> [WHAT THE EXERCISE ASKS]
Set down exactly each line of the entries below, beginning at the one that contains "U3: TP4054 -> LTC4054" and ending at the last, and no others.

(DATA FOR THIS EXERCISE begins)

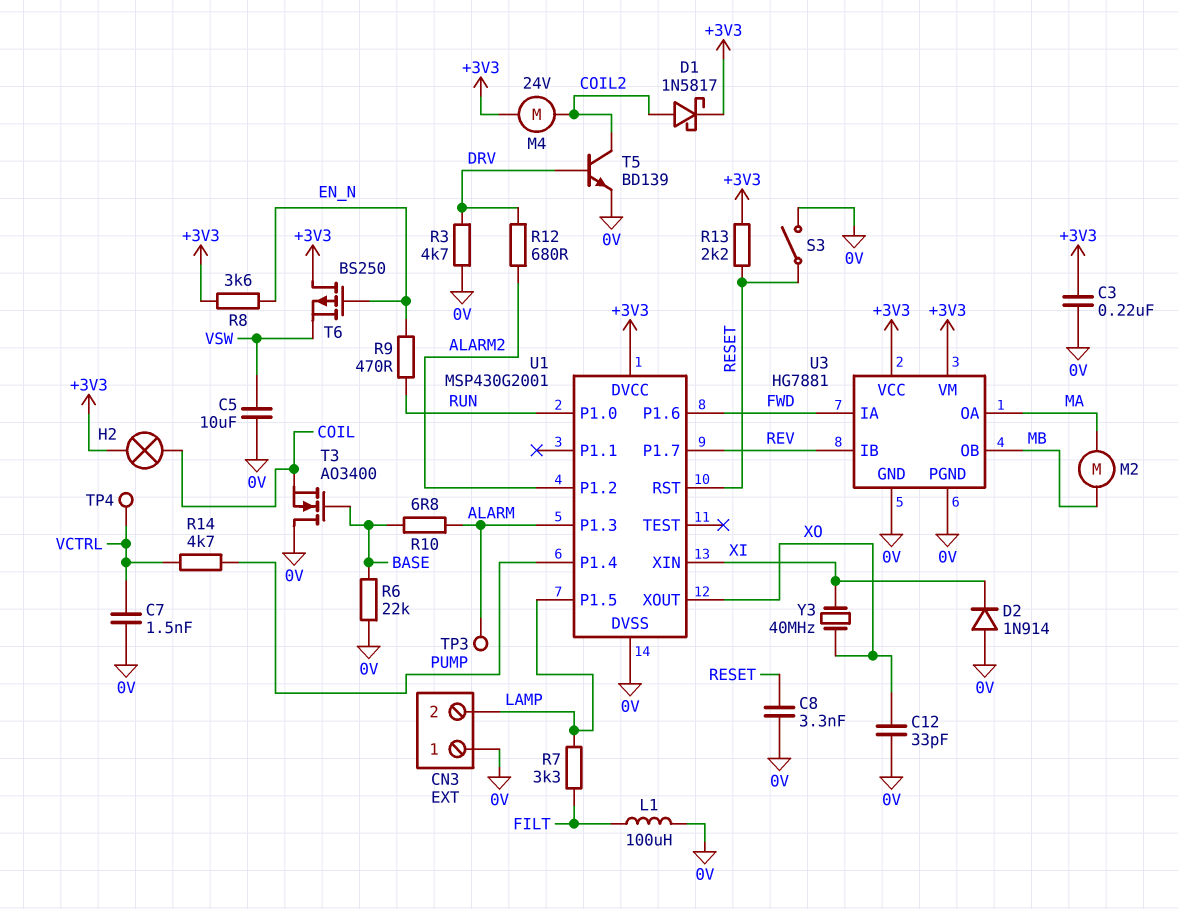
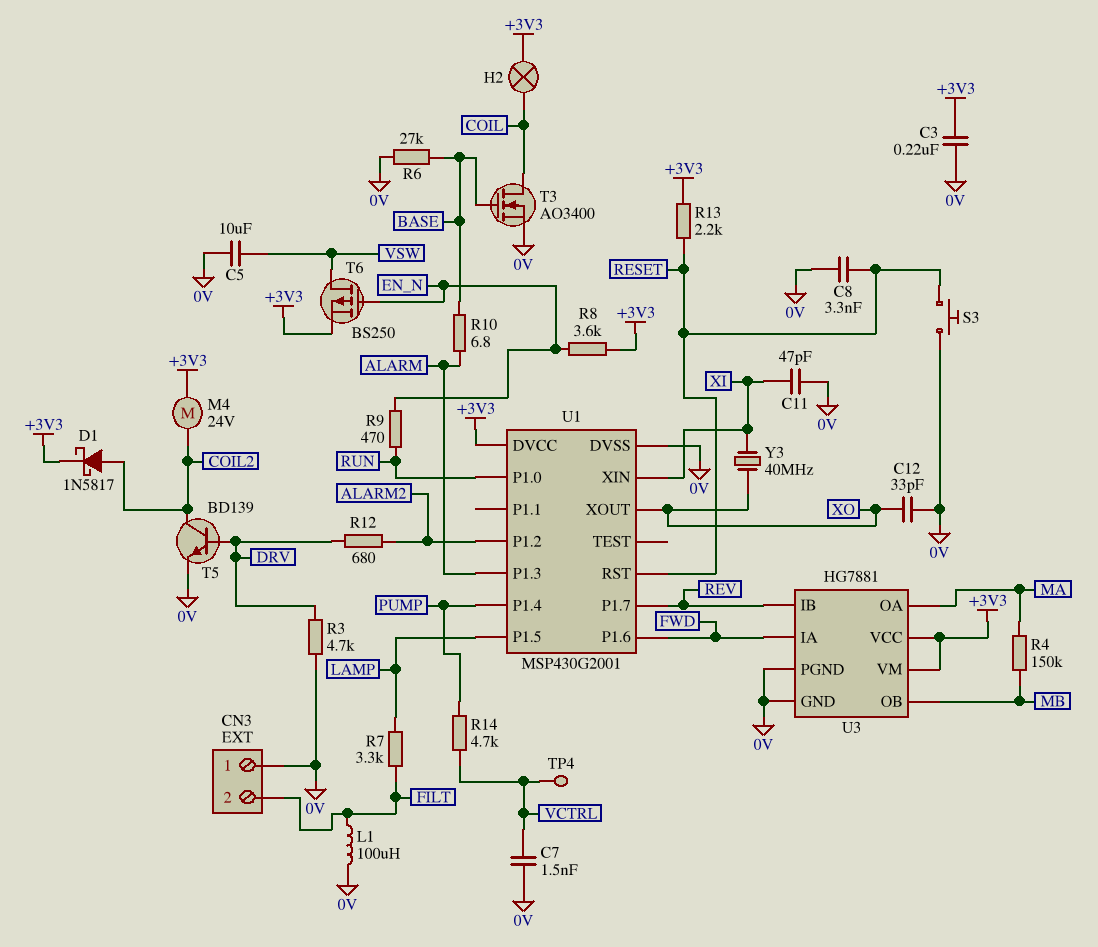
C11: none -> 47pF (0V, XI)
CN3 pin 2: LAMP -> FILT
D2: diode 1N914 (A 0V, K XI) -> none
M2: motor (MA, MB) -> none
R4: none -> 150k (MA, MB)
R6: 22k (0V, BASE) -> 27k (0V, BASE)
S3: switch (0V, RESET) -> button (0V, RESET)
T3: NMOS AO3400 (G BASE, D 0V, S COIL) -> NMOS AO3400 (G BASE, D COIL, S 0V)
T6: PMOS BS250 (G EN_N, D +3V3, S VSW) -> PMOS BS250 (G EN_N, D VSW, S +3V3)
TP3: test point (ALARM) -> none

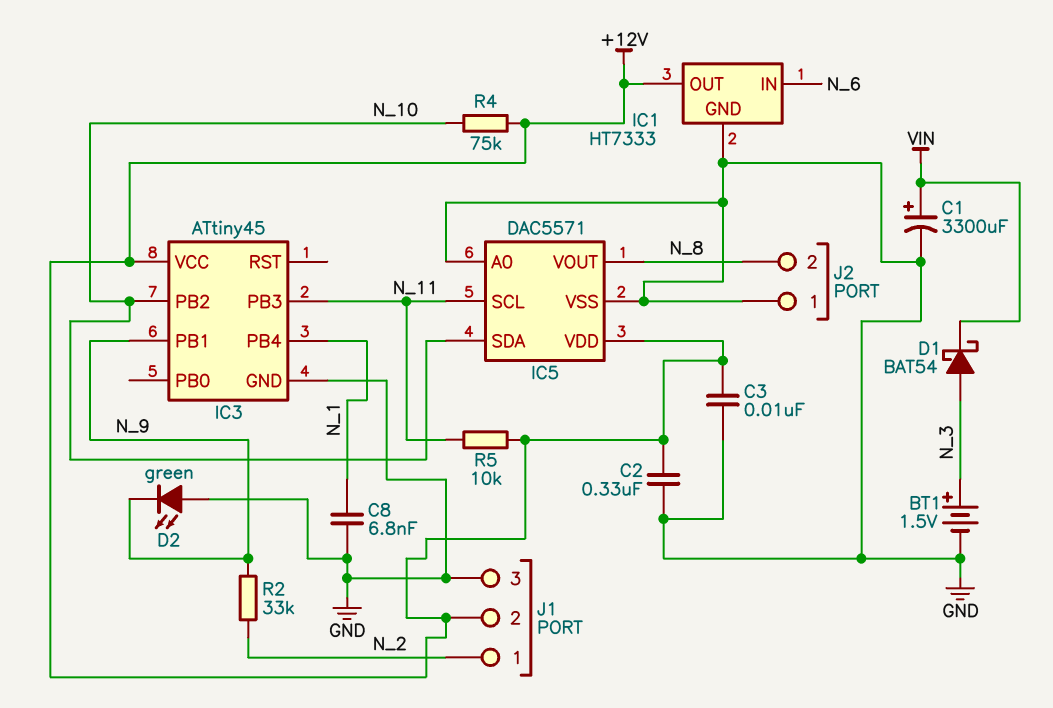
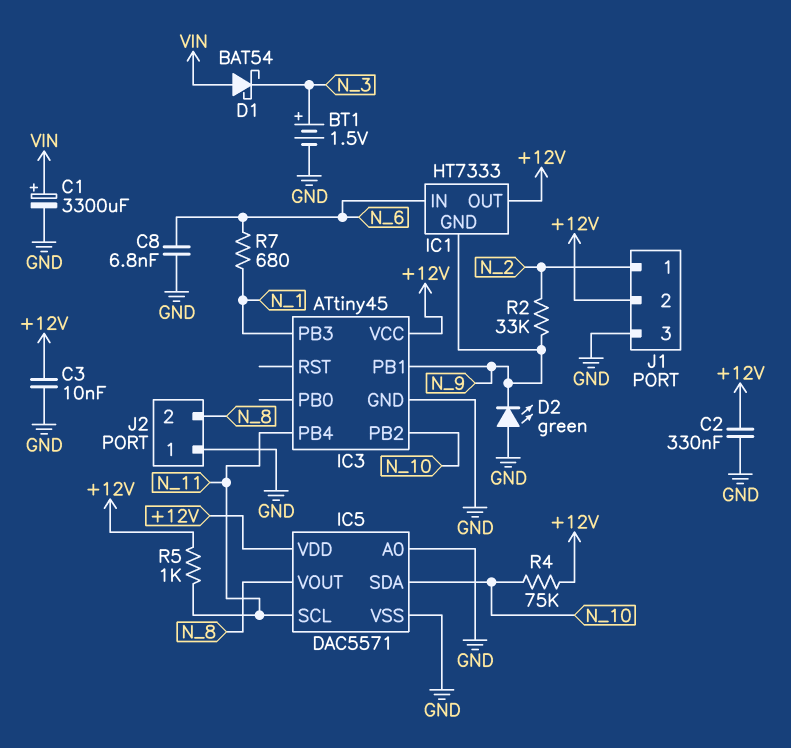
C8: 6.8nF (GND, N_1) -> 6.8nF (GND, N_6)
D1: schottky BAT54 (A N_3, K VIN) -> schottky BAT54 (A VIN, K N_3)
IC1 pin GND: GND -> N_9
IC3 pin PB3: N_11 -> N_1
IC3 pin PB4: N_1 -> N_11
R5: 10k (+12V, N_11) -> 1k (+12V, N_11)
R7: none -> 680 (N_1, N_6)

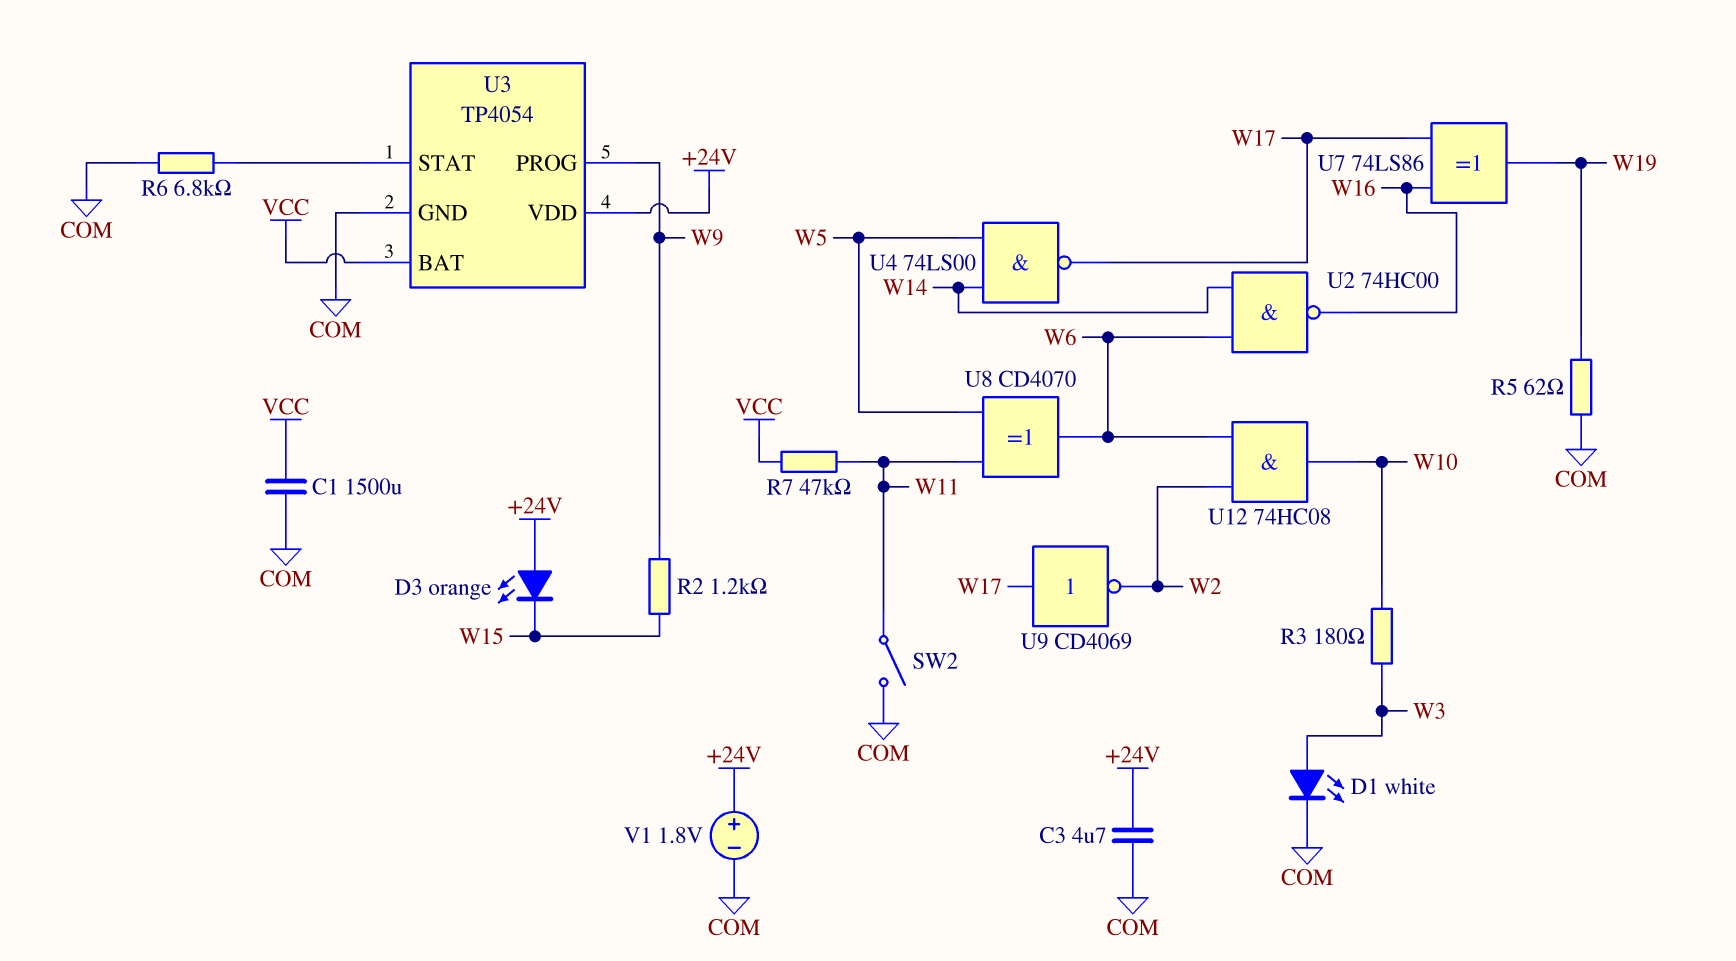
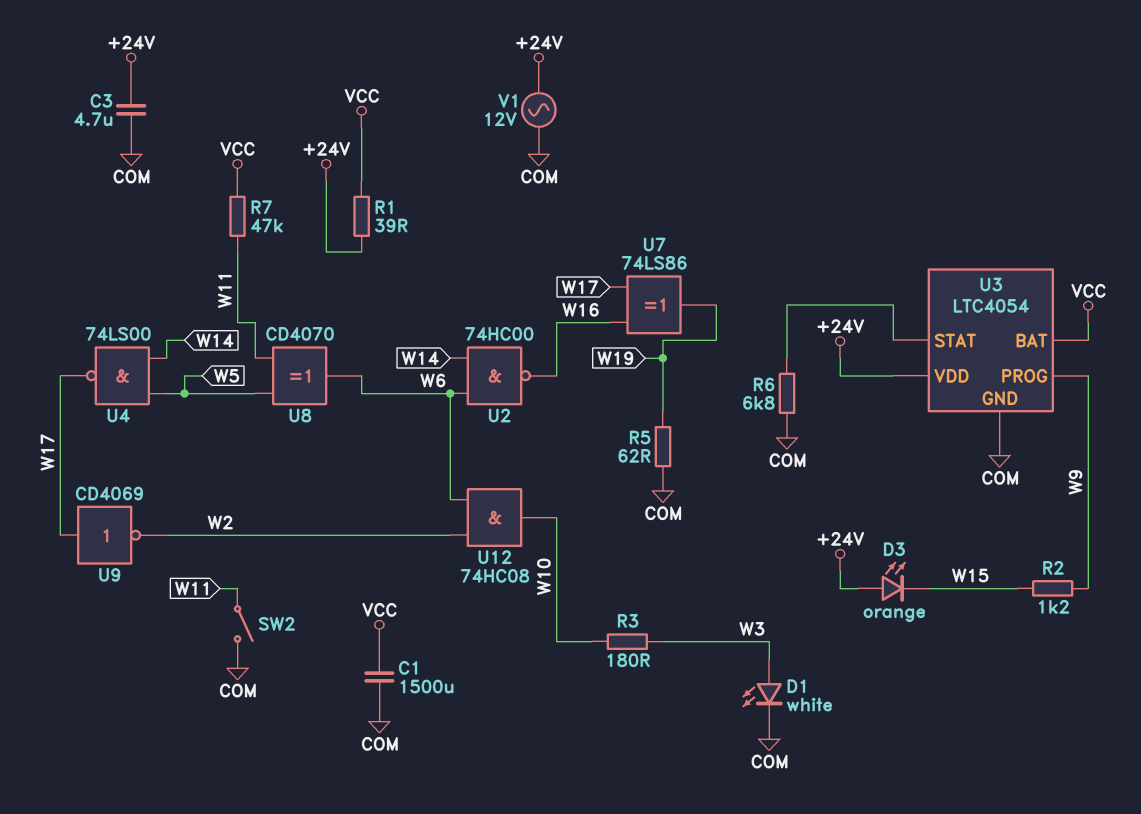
R1: none -> 39 (+24V, VCC)
U3: TP4054 -> LTC4054
V1: 1.8V (plus +24V, minus COM) -> AC 12V (+24V, COM)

(DATA FOR THIS EXERCISE ends)

> [TASK ANSWER]
U3: TP4054 -> LTC4054
V1: 1.8V (plus +24V, minus COM) -> AC 12V (+24V, COM)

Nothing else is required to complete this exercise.